__Task instructions__:
Only one stretch of the data below is wanted: the lines starting at the one with "black_candle <359 315>" and ending at the one with "orange_gift <497 329>", both included, given again exactly.

Entries taken from a collection:
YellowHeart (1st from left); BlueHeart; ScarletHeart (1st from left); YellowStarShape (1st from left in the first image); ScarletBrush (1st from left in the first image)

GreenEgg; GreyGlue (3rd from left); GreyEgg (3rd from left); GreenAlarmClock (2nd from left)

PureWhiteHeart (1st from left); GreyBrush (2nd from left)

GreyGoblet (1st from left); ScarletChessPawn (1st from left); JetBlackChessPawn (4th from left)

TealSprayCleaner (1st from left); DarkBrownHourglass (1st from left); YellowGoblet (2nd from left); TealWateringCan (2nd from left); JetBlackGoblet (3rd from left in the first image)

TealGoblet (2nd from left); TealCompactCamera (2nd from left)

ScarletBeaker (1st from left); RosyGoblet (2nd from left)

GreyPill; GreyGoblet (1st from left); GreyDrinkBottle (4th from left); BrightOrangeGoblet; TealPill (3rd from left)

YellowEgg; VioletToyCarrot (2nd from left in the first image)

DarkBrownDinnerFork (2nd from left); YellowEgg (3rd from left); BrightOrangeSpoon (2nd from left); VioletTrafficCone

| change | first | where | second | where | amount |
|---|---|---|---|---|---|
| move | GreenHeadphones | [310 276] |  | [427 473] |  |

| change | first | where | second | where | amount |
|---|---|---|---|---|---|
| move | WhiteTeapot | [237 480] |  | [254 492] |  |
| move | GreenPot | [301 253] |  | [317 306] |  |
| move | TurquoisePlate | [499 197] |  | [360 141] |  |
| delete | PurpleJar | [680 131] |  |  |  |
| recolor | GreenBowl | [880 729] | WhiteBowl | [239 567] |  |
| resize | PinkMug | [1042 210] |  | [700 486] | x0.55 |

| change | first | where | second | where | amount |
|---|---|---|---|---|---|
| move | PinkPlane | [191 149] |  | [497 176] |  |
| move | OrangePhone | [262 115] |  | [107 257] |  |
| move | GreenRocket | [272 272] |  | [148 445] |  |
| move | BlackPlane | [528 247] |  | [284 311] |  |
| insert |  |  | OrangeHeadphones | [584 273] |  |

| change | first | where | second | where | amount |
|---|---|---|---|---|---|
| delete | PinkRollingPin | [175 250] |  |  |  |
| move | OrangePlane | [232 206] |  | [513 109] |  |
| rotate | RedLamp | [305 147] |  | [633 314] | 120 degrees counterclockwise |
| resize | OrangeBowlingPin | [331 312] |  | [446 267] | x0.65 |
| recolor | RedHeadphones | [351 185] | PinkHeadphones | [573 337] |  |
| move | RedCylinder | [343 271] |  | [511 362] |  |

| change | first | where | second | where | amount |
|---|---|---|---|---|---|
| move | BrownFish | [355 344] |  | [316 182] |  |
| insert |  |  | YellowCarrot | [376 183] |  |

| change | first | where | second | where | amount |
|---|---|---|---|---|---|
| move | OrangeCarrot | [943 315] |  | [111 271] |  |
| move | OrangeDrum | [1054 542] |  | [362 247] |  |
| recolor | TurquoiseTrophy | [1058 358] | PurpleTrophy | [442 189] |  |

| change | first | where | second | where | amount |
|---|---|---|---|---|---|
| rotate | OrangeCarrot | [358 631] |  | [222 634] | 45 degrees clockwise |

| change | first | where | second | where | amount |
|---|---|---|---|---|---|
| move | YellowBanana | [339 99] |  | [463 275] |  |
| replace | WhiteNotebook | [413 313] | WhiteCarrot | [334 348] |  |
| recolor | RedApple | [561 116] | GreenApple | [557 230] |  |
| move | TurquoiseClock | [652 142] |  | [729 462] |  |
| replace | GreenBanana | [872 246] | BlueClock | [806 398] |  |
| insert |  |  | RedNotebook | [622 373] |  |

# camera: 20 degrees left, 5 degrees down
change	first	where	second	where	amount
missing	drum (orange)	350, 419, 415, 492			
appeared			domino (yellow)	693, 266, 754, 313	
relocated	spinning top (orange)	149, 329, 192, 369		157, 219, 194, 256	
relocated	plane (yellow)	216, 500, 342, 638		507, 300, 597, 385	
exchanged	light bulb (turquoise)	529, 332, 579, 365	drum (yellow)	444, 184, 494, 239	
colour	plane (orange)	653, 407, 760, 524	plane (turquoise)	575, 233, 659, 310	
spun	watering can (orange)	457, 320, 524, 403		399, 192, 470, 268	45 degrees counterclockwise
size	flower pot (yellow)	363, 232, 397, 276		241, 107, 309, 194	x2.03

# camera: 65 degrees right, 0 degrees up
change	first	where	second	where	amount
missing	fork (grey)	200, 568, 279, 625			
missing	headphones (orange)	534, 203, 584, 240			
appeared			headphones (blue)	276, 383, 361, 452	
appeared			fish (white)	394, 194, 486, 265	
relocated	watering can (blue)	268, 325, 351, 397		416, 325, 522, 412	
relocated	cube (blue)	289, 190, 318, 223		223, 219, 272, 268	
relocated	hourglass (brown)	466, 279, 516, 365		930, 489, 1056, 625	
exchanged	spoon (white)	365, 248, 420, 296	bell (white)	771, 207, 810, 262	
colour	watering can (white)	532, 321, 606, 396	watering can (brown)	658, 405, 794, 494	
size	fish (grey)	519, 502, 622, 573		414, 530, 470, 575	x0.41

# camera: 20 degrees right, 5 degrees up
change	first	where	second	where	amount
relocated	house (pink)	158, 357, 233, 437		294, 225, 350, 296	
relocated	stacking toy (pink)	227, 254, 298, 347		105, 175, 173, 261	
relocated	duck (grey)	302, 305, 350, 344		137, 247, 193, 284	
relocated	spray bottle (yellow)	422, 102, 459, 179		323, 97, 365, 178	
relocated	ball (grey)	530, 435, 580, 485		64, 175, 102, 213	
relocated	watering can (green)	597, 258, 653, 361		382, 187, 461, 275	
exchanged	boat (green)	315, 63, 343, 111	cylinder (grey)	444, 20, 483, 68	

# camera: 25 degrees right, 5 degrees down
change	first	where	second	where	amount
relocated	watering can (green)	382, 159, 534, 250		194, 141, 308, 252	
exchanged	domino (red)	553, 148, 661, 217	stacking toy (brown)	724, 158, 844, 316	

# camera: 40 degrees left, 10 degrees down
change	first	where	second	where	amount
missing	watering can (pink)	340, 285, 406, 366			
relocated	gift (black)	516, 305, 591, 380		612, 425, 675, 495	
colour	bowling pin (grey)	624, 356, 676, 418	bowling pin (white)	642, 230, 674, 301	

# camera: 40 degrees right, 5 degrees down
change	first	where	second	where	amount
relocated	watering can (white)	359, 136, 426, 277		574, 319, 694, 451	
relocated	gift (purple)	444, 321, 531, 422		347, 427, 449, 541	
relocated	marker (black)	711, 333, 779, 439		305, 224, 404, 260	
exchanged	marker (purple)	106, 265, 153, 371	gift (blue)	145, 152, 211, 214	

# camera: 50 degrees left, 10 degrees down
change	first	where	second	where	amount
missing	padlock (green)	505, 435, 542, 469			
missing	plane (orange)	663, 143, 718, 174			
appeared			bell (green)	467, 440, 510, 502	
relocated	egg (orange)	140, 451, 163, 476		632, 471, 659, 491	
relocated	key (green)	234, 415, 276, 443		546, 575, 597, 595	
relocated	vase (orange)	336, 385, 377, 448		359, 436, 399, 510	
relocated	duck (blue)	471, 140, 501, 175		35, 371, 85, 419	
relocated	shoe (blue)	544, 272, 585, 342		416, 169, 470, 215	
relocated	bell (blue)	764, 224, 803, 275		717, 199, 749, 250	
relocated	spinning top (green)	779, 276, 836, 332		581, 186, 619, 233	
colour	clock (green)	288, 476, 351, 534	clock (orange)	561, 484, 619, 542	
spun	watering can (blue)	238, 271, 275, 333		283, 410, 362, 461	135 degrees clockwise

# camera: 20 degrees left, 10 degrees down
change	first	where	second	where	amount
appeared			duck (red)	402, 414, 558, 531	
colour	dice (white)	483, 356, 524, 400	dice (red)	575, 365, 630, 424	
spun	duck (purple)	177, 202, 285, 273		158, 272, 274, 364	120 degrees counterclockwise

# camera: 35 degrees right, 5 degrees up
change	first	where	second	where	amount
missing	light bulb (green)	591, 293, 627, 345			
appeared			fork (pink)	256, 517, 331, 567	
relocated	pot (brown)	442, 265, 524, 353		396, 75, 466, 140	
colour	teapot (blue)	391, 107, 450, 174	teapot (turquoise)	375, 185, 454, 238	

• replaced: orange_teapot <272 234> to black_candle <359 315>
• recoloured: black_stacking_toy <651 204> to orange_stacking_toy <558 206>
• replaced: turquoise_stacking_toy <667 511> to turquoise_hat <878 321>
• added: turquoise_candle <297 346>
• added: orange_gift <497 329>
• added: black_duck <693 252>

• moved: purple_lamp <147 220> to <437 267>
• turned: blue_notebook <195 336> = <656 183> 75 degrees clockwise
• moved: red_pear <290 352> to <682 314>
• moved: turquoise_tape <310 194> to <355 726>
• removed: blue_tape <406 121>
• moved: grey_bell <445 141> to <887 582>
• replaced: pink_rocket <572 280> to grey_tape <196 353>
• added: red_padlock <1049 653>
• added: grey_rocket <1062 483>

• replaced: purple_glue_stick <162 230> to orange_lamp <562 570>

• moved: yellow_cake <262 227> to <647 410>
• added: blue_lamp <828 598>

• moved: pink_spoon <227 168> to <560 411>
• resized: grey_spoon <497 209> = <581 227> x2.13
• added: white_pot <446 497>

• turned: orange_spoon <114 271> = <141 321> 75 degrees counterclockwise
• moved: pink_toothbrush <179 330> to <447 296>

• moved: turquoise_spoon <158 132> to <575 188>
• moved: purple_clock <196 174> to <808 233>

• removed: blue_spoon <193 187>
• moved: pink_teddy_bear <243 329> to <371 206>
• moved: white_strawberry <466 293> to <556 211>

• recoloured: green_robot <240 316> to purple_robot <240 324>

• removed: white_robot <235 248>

__Answer to the problem__:
• replaced: orange_teapot <272 234> to black_candle <359 315>
• recoloured: black_stacking_toy <651 204> to orange_stacking_toy <558 206>
• replaced: turquoise_stacking_toy <667 511> to turquoise_hat <878 321>
• added: turquoise_candle <297 346>
• added: orange_gift <497 329>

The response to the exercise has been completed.